__Aim of the task__.
Each line from the one containing "D10: diode 1N4004" through the end of the entries below must be output exactly; no other line belongs.

__Exercise input__.
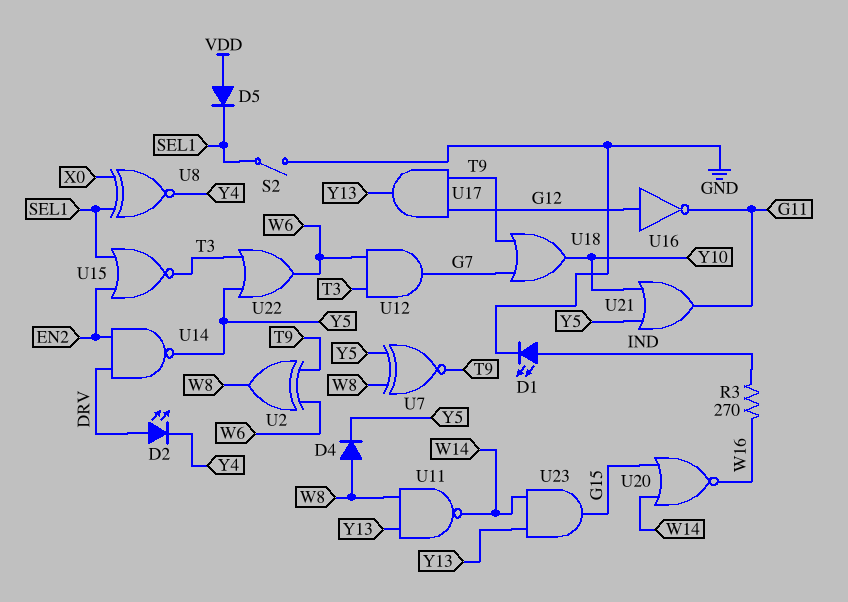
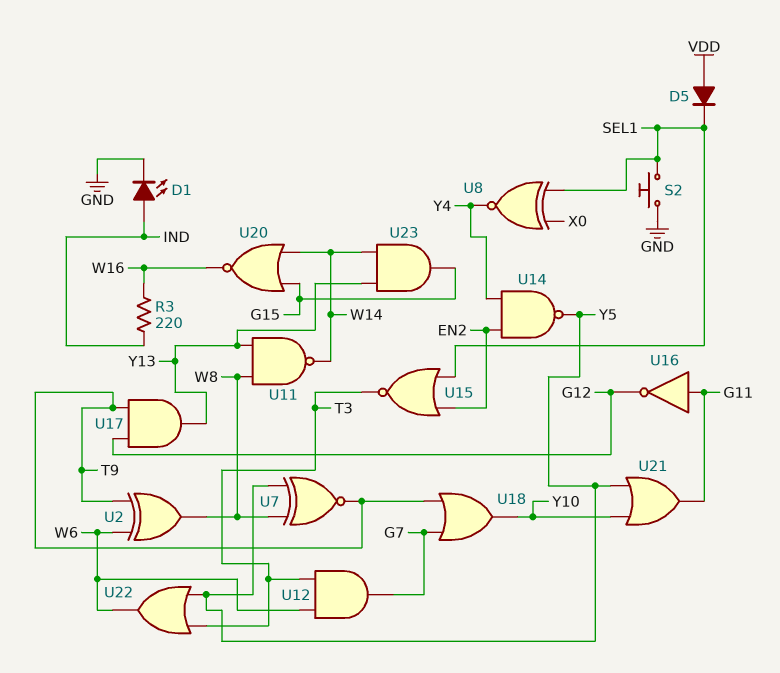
D2: LED (A DRV, K Y4) -> none
D4: diode (A W8, K Y5) -> none
R3: 270 (IND, W16) -> 220 (IND, W16)
S2: switch (GND, SEL1) -> button (GND, SEL1)
U14: NAND (in DRV, in EN2, out Y5) -> NAND (in EN2, in Y4, out Y5)
U16: NOT (in G12, out G11) -> NOT (in G11, out G12)

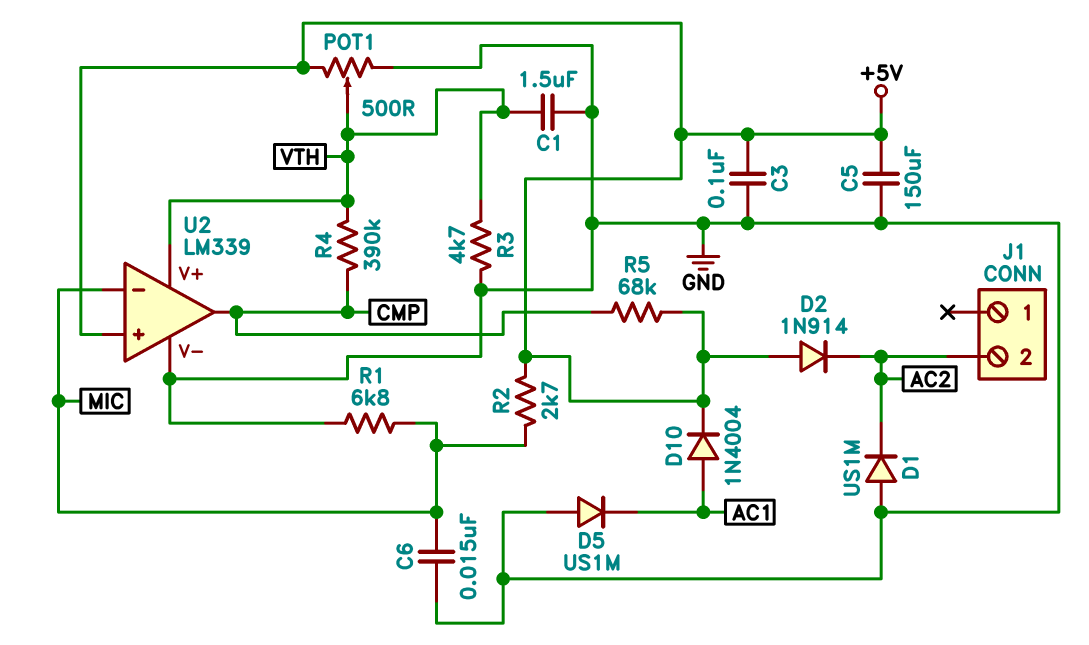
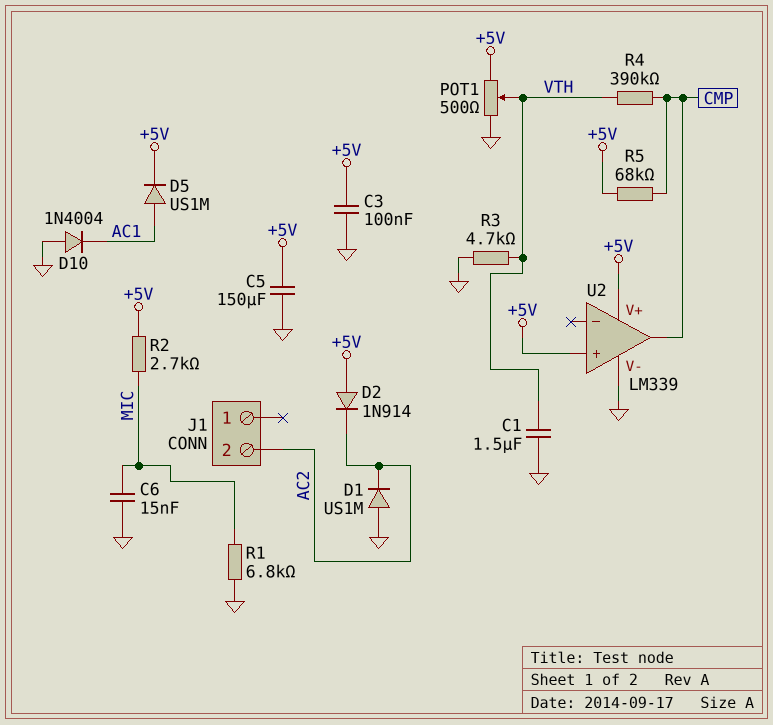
D5: diode US1M (A GND, K AC1) -> diode US1M (A AC1, K +5V)
D10: diode 1N4004 (A AC1, K +5V) -> diode 1N4004 (A GND, K AC1)
U2 pin V+: VTH -> +5V
U2 pin in-: MIC -> none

__Output below__.
D10: diode 1N4004 (A AC1, K +5V) -> diode 1N4004 (A GND, K AC1)
U2 pin V+: VTH -> +5V
U2 pin in-: MIC -> none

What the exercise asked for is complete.